:: WORK ORDER ::
When a line of the entries below contains "image", it counts once; state how many such lines there are and nothing else.

:: Items from a dataset ::
________________________

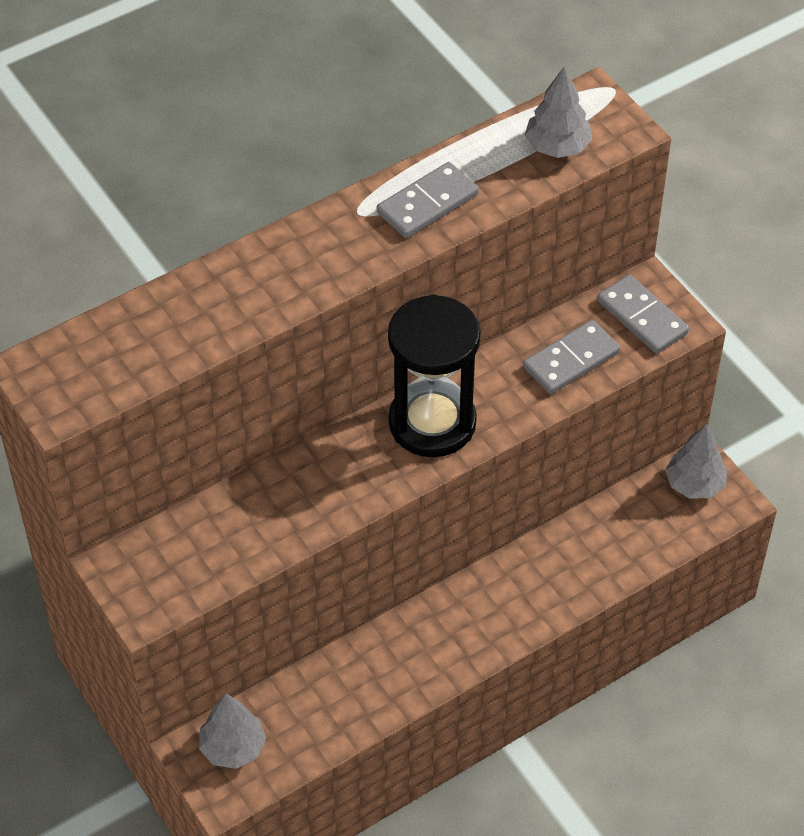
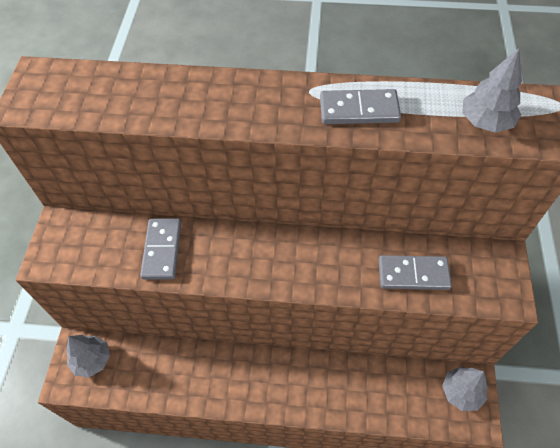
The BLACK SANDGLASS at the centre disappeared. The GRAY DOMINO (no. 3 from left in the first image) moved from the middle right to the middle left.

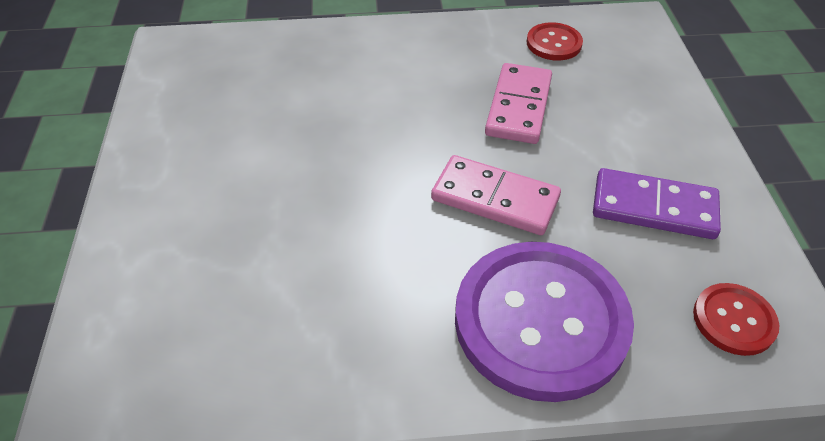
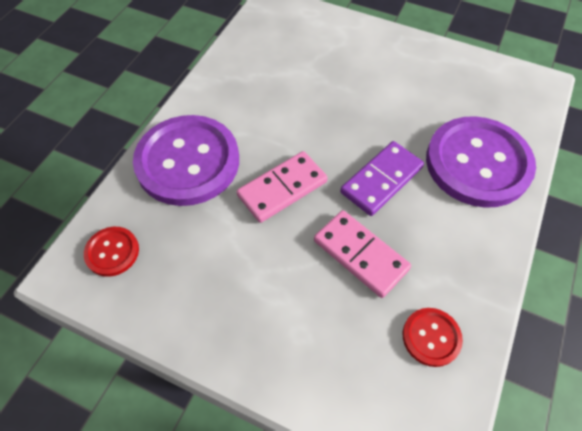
The VIOLET DOMINO moved from the middle right to the centre. The VIOLET SEWING BUTTON (no. 2 from left) at the middle right appeared.

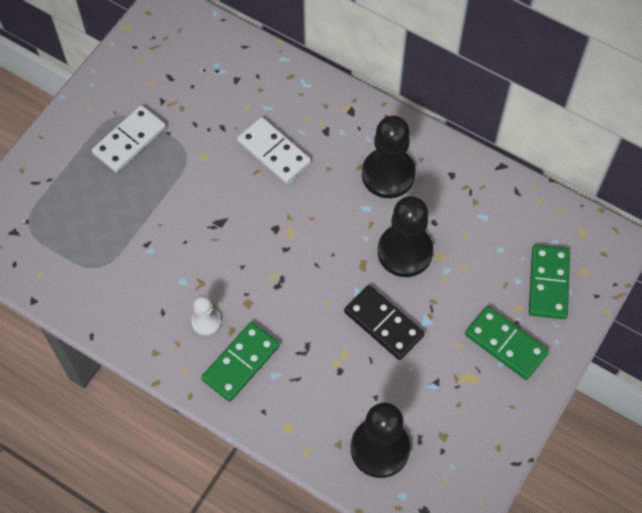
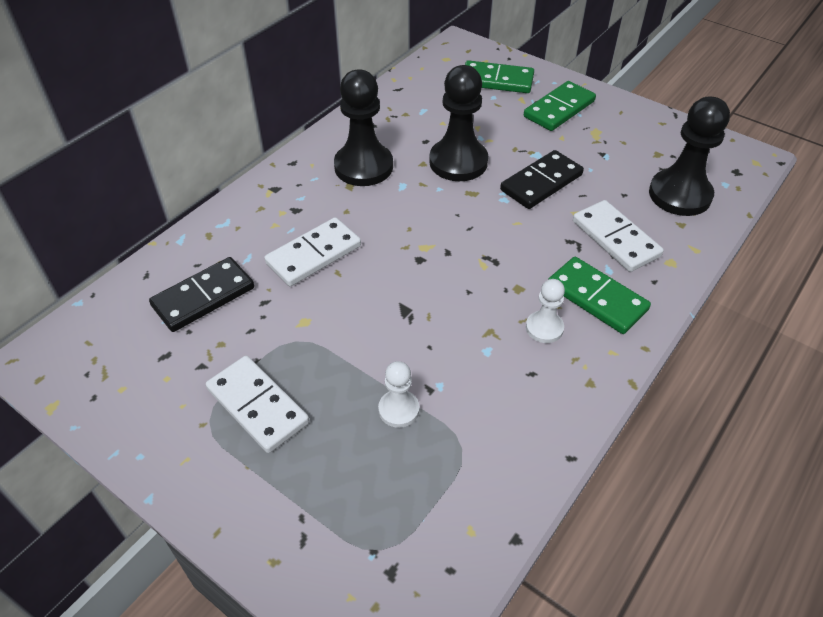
The BLACK DOMINO (no. 1 from left) at the middle left appeared. The WHITE PAWN (no. 1 from left) at the centre appeared. The WHITE DOMINO (no. 3 from left) at the middle right appeared.

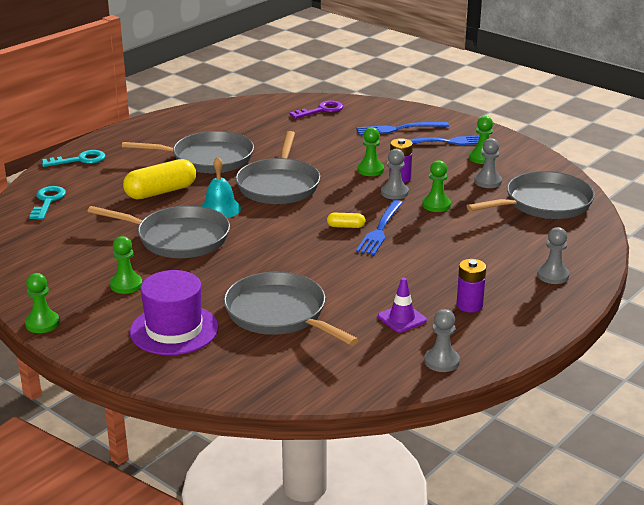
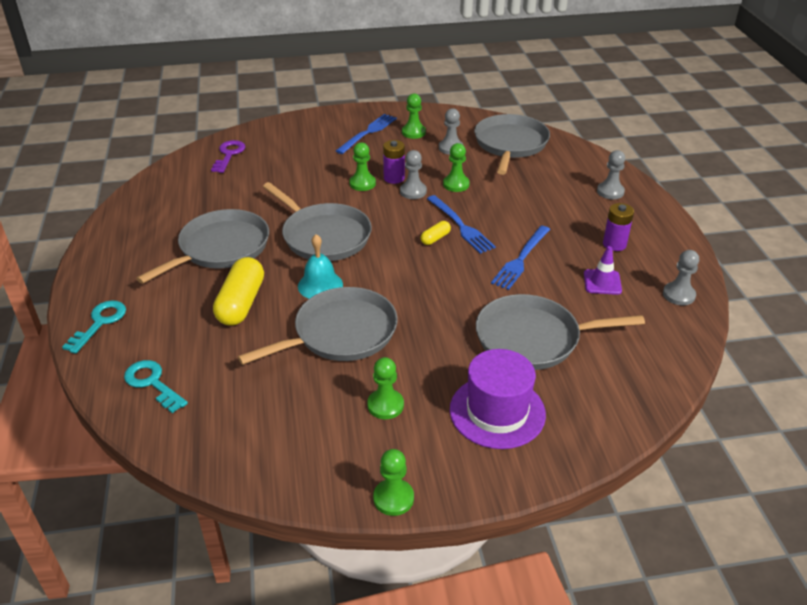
The BLUE FORK (no. 2 from left in the first image) moved from the top centre to the centre.

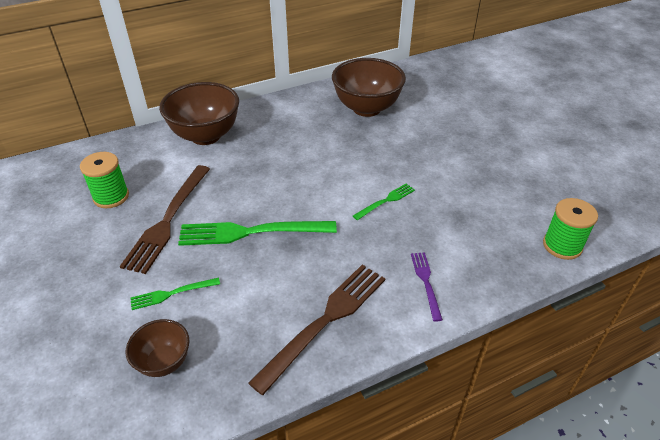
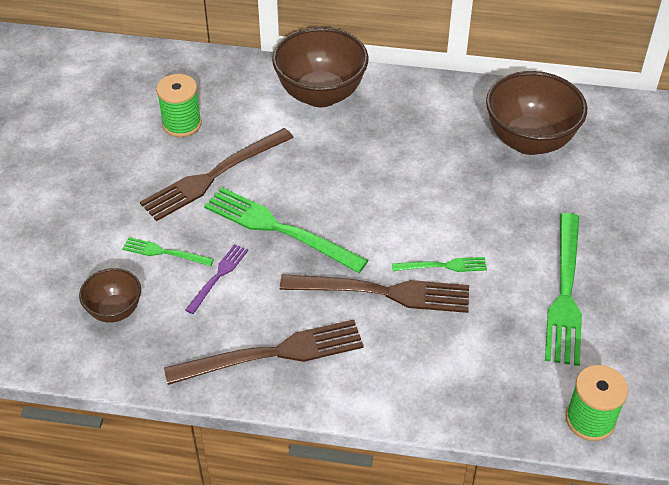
The VIOLET FORK moved from the centre to the middle left. The RUSSET FORK (no. 3 from left) at the centre appeared. The EMERALD FORK (no. 4 from left) at the middle right appeared.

________________________

:: OUTPUT OF THE TASK ::
2